__Action item__:
When the line containing "BARO1 pin SCL: D6 -> A5" appears in the entries below, begin printing there and stop after the line containing "MATRIX pin DIN: D13 -> D12"; print each of those lines exactly and no other line.

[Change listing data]

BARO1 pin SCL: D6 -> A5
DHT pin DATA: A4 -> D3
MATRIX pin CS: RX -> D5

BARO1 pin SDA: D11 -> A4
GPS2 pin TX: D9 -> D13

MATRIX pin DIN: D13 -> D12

...

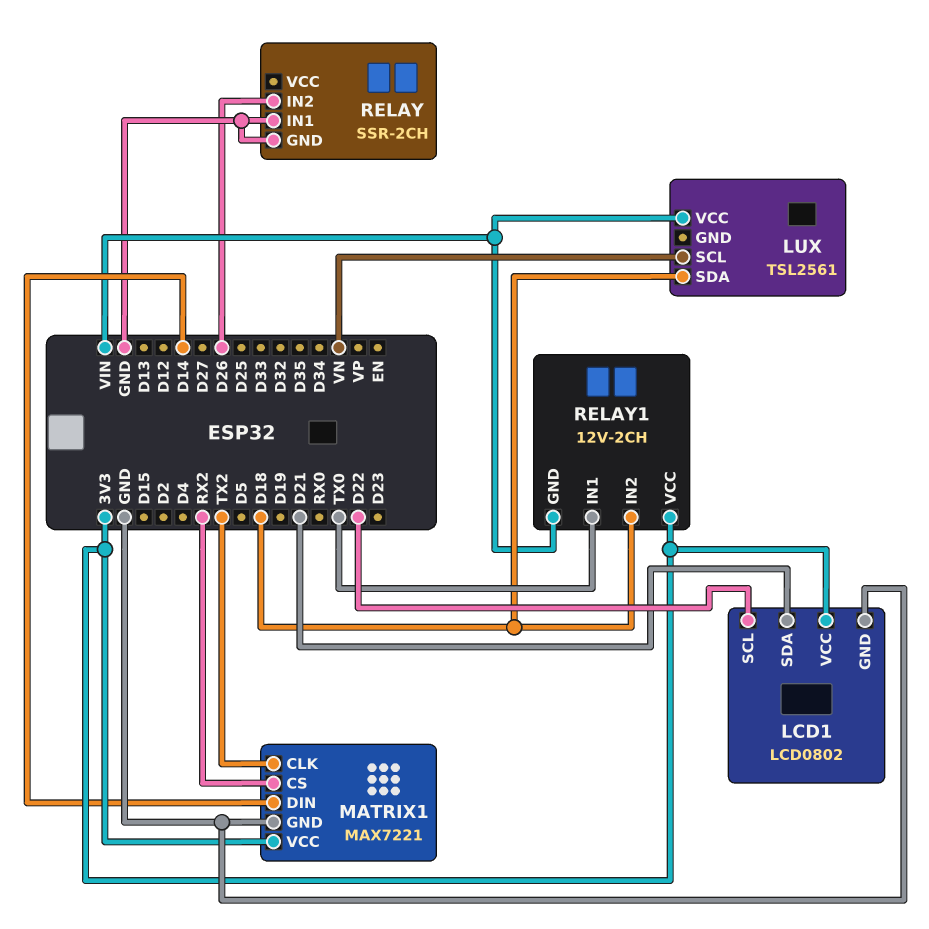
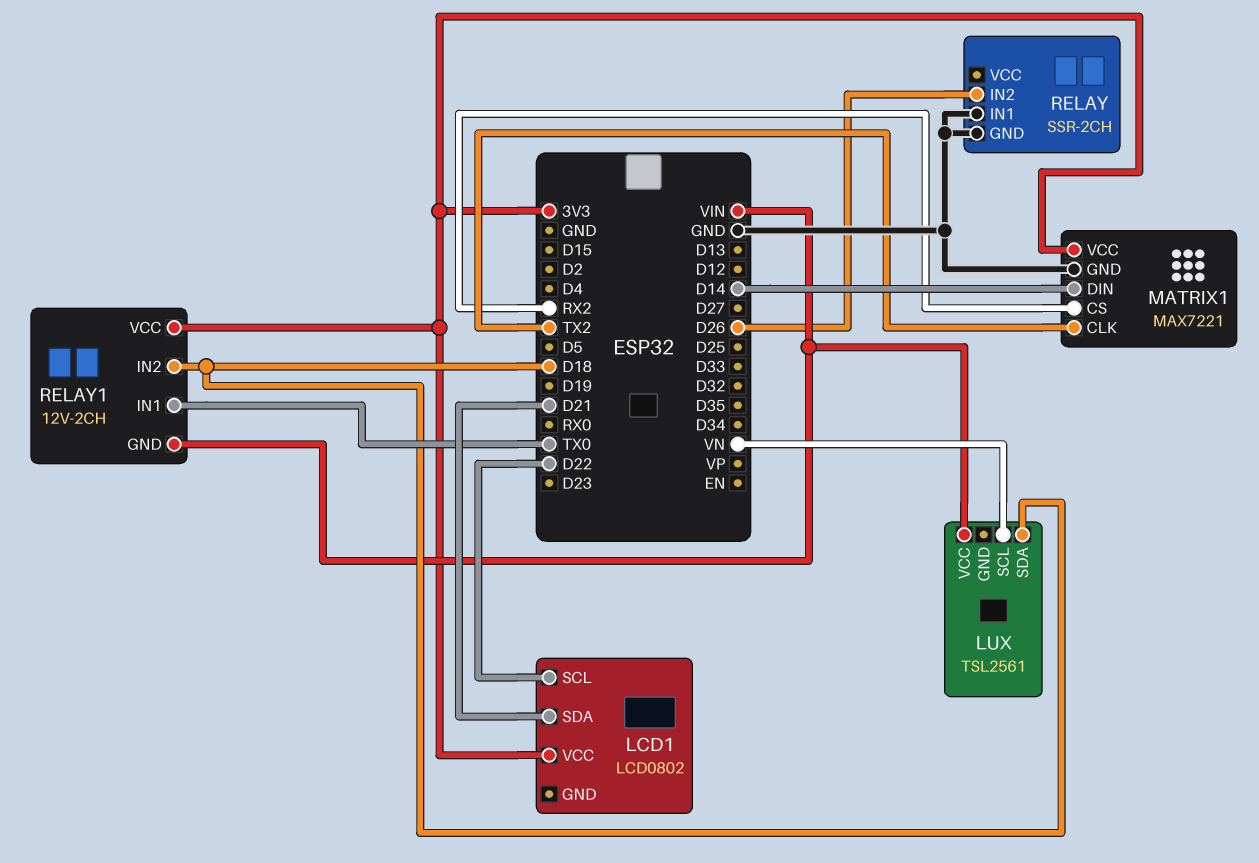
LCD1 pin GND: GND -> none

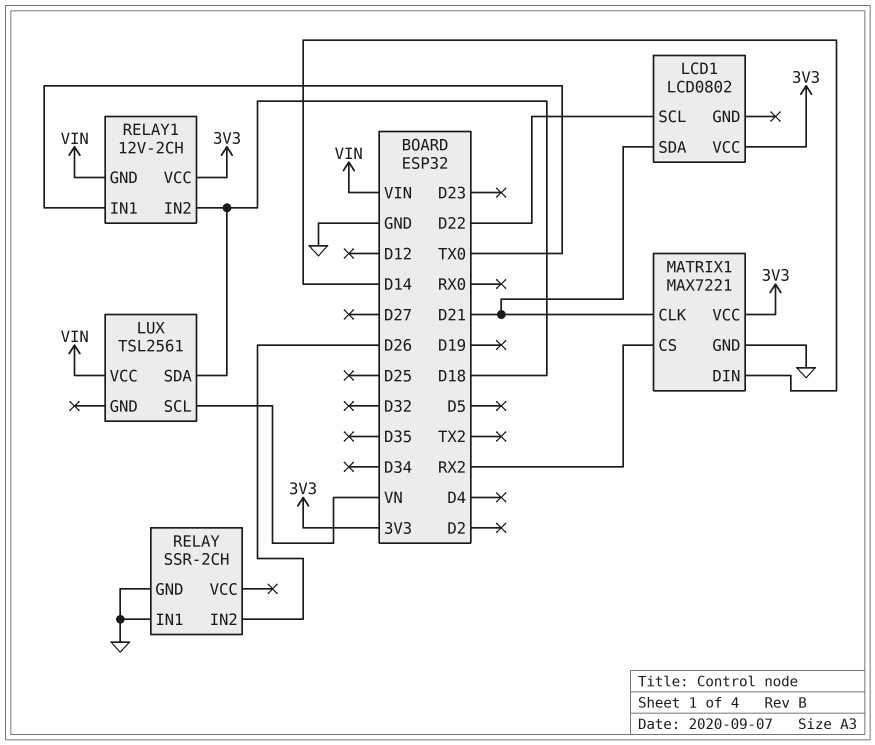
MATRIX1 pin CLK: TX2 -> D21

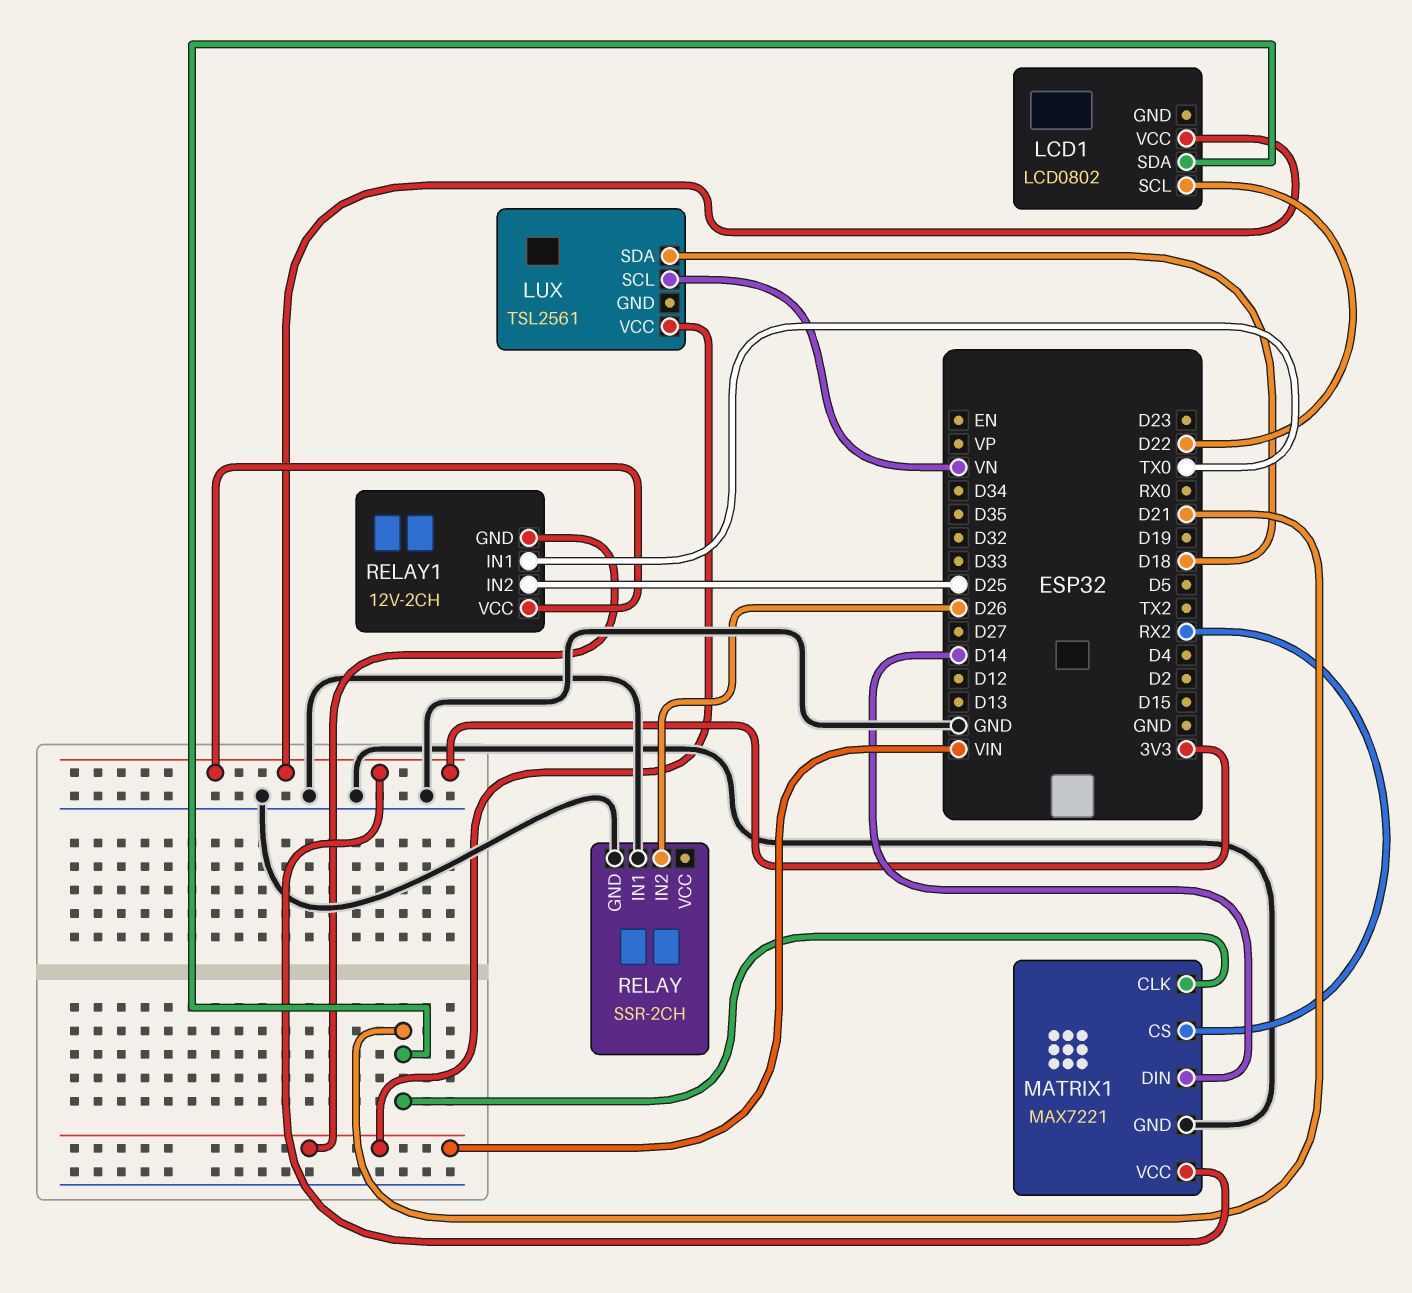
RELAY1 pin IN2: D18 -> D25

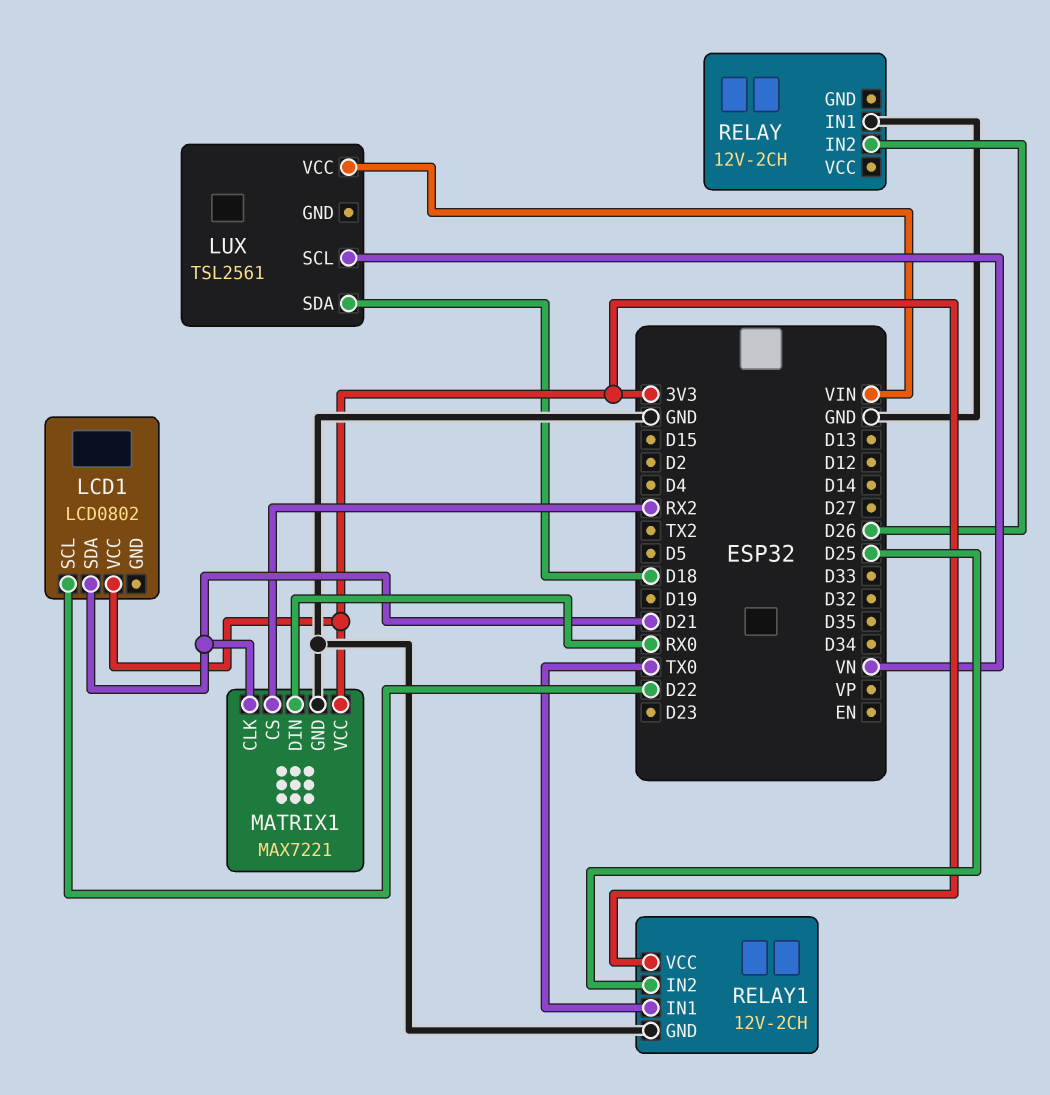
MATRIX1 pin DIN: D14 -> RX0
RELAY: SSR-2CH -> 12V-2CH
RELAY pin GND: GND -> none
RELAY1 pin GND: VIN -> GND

__Solution to the problem__:
BARO1 pin SCL: D6 -> A5
DHT pin DATA: A4 -> D3
MATRIX pin CS: RX -> D5

BARO1 pin SDA: D11 -> A4
GPS2 pin TX: D9 -> D13

MATRIX pin DIN: D13 -> D12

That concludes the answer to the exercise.